▶ [Information supplied]

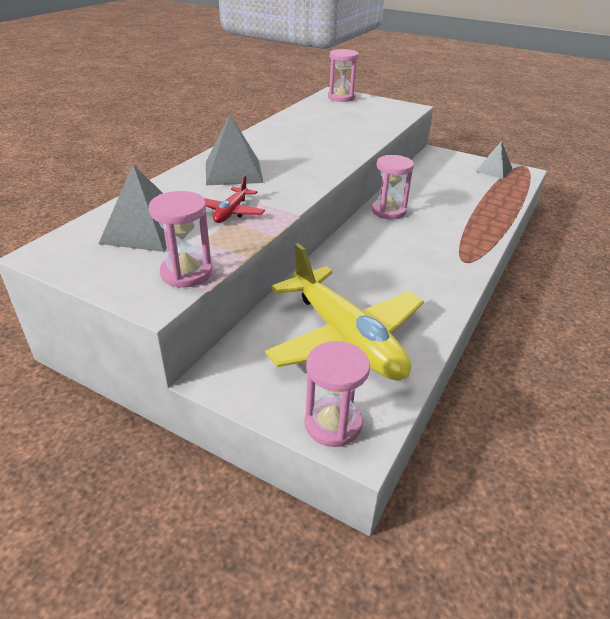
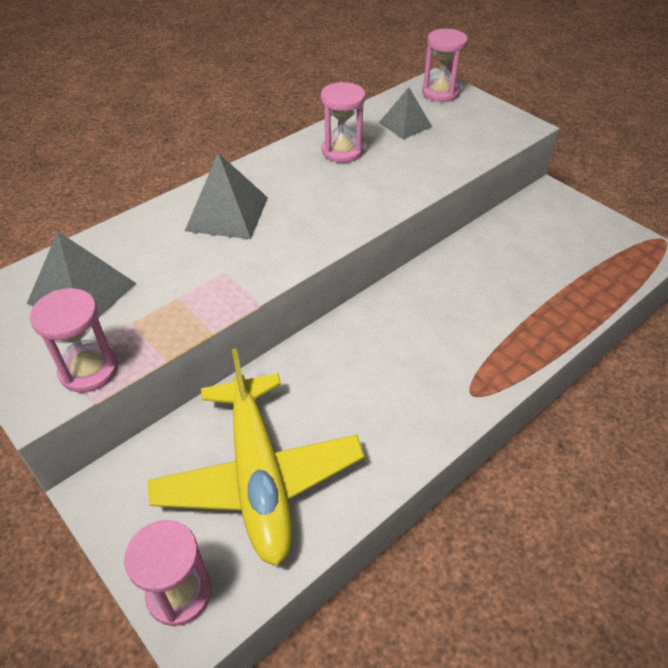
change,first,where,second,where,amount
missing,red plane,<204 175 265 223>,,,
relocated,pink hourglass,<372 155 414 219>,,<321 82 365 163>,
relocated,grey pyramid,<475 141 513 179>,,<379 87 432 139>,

==

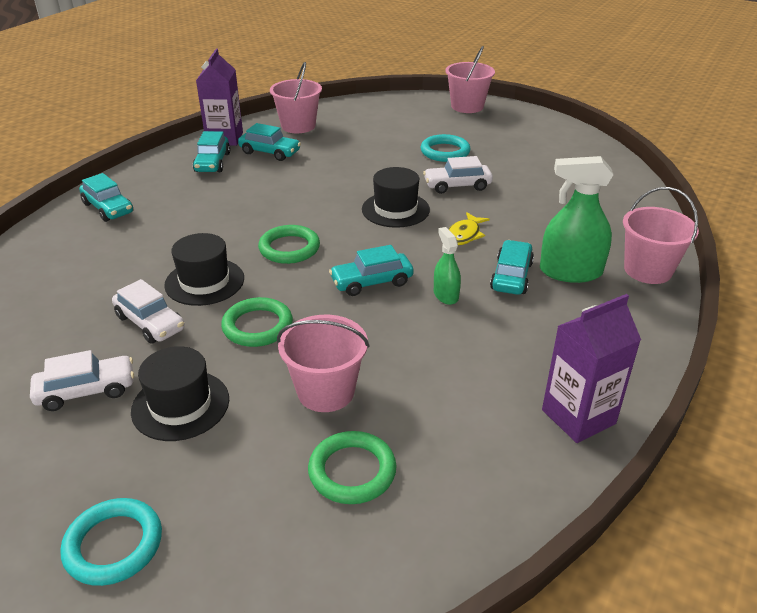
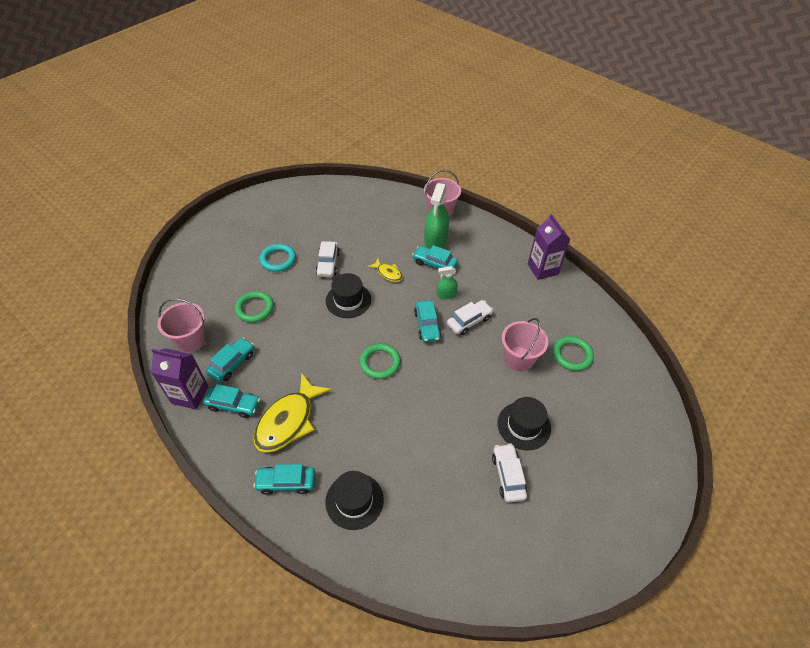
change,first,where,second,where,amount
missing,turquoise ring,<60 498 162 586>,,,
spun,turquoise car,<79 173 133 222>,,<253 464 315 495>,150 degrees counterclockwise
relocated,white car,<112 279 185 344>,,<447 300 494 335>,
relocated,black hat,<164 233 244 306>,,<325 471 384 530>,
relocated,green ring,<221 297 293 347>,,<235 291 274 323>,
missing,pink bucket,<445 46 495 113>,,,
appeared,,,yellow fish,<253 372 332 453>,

▶ [Task brief] Give back exactly the lines of the listing above that run from the line with "relocated,pink hourglass,<372 155" to the line with "relocated,grey pyramid,<475 141", inclusive.

▶ [Finished exercise]
relocated,pink hourglass,<372 155 414 219>,,<321 82 365 163>,
relocated,grey pyramid,<475 141 513 179>,,<379 87 432 139>,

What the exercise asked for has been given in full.